WHAT TO PRODUCE: Present the following data again exactly as it is shown.

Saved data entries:
--------------------

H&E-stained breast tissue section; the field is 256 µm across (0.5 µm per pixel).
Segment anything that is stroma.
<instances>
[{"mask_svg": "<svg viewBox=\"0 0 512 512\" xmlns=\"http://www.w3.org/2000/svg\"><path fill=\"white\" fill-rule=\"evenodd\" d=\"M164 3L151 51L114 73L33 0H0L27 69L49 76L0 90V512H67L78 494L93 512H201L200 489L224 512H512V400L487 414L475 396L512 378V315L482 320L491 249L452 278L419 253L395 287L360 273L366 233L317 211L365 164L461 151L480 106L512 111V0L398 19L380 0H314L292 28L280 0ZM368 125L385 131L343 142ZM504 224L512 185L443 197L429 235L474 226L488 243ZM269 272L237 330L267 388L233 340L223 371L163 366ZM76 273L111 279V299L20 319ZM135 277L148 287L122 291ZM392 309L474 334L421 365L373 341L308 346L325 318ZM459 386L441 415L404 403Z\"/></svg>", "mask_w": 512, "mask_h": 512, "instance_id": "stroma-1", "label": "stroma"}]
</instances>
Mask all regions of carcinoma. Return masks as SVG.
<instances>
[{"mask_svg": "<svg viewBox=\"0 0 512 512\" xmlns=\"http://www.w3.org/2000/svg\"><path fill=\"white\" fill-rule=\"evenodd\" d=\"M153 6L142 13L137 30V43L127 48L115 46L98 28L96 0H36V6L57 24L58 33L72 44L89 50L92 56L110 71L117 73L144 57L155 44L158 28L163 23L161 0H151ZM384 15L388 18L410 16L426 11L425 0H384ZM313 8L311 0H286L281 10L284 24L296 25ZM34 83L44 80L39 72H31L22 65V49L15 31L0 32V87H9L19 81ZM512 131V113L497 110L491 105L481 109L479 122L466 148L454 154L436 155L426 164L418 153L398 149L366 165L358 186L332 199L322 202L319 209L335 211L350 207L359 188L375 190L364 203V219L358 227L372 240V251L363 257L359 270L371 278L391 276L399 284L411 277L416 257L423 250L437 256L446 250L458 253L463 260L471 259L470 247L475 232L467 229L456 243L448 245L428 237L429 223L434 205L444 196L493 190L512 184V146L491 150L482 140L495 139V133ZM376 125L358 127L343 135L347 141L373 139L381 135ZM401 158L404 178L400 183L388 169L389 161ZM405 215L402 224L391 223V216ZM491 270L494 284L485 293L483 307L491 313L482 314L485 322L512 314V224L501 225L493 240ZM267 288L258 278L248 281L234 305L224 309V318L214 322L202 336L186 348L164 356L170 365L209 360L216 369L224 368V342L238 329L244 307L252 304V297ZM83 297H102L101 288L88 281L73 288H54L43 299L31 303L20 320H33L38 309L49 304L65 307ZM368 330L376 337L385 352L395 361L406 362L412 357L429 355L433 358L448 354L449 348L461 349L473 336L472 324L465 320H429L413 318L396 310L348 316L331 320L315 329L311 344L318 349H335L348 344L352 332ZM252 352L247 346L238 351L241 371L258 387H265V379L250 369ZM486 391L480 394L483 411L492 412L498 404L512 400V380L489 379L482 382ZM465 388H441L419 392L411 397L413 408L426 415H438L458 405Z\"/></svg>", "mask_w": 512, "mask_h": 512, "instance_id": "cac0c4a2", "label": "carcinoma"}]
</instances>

--------------------

ANSWER IN FULL:
H&E-stained breast tissue section; the field is 256 µm across (0.5 µm per pixel).
Segment anything that is stroma.
<instances>
[{"mask_svg": "<svg viewBox=\"0 0 512 512\" xmlns=\"http://www.w3.org/2000/svg\"><path fill=\"white\" fill-rule=\"evenodd\" d=\"M164 3L151 51L114 73L33 0H0L27 69L49 76L0 90V512H67L78 494L93 512H201L200 489L224 512H512V400L487 414L475 396L512 378V315L482 320L491 249L452 278L419 253L395 287L360 273L366 233L317 211L365 164L461 151L480 106L512 111V0L398 19L380 0H314L292 28L280 0ZM368 125L385 131L343 142ZM504 224L512 185L443 197L429 235L474 226L488 243ZM269 272L237 330L267 388L233 340L223 371L163 366ZM76 273L111 279V299L20 319ZM135 277L148 287L122 291ZM392 309L474 334L421 365L373 341L308 346L325 318ZM459 386L441 415L404 403Z\"/></svg>", "mask_w": 512, "mask_h": 512, "instance_id": "stroma-1", "label": "stroma"}]
</instances>
Mask all regions of carcinoma. Return masks as SVG.
<instances>
[{"mask_svg": "<svg viewBox=\"0 0 512 512\" xmlns=\"http://www.w3.org/2000/svg\"><path fill=\"white\" fill-rule=\"evenodd\" d=\"M153 6L142 13L137 30V43L127 48L115 46L98 28L96 0H36V6L57 24L58 33L72 44L89 50L92 56L110 71L117 73L144 57L155 44L158 28L163 23L161 0H151ZM384 15L388 18L410 16L426 11L425 0H384ZM313 8L311 0H286L281 10L284 24L296 25ZM34 83L44 80L39 72H31L22 65V49L15 31L0 32V87H9L19 81ZM512 131V113L497 110L491 105L481 109L479 122L466 148L454 154L436 155L426 164L418 153L398 149L366 165L358 186L332 199L322 202L319 209L335 211L350 207L359 188L375 190L364 203V219L358 227L372 240V251L363 257L359 270L371 278L391 276L399 284L411 277L416 257L423 250L437 256L446 250L458 253L463 260L471 259L470 247L475 232L467 229L456 243L448 245L428 237L429 223L434 205L444 196L493 190L512 184V146L491 150L482 140L495 139V133ZM376 125L358 127L343 135L347 141L373 139L381 135ZM401 158L404 178L400 183L388 169L389 161ZM405 215L402 224L391 223V216ZM491 270L494 284L485 293L483 307L491 313L482 314L485 322L512 314V224L501 225L493 240ZM267 288L258 278L248 281L234 305L224 309V318L214 322L202 336L186 348L164 356L170 365L209 360L216 369L224 368V342L238 329L244 307L252 304V297ZM83 297H102L101 288L88 281L73 288H54L43 299L31 303L20 320H33L38 309L49 304L65 307ZM368 330L376 337L385 352L395 361L406 362L412 357L429 355L433 358L448 354L449 348L461 349L473 336L472 324L465 320H429L413 318L396 310L348 316L331 320L315 329L311 344L318 349H335L348 344L352 332ZM252 352L247 346L238 351L241 371L258 387H265V379L250 369ZM486 391L480 394L483 411L492 412L498 404L512 400V380L489 379L482 382ZM465 388H441L419 392L411 397L413 408L426 415H438L458 405Z\"/></svg>", "mask_w": 512, "mask_h": 512, "instance_id": "cac0c4a2", "label": "carcinoma"}]
</instances>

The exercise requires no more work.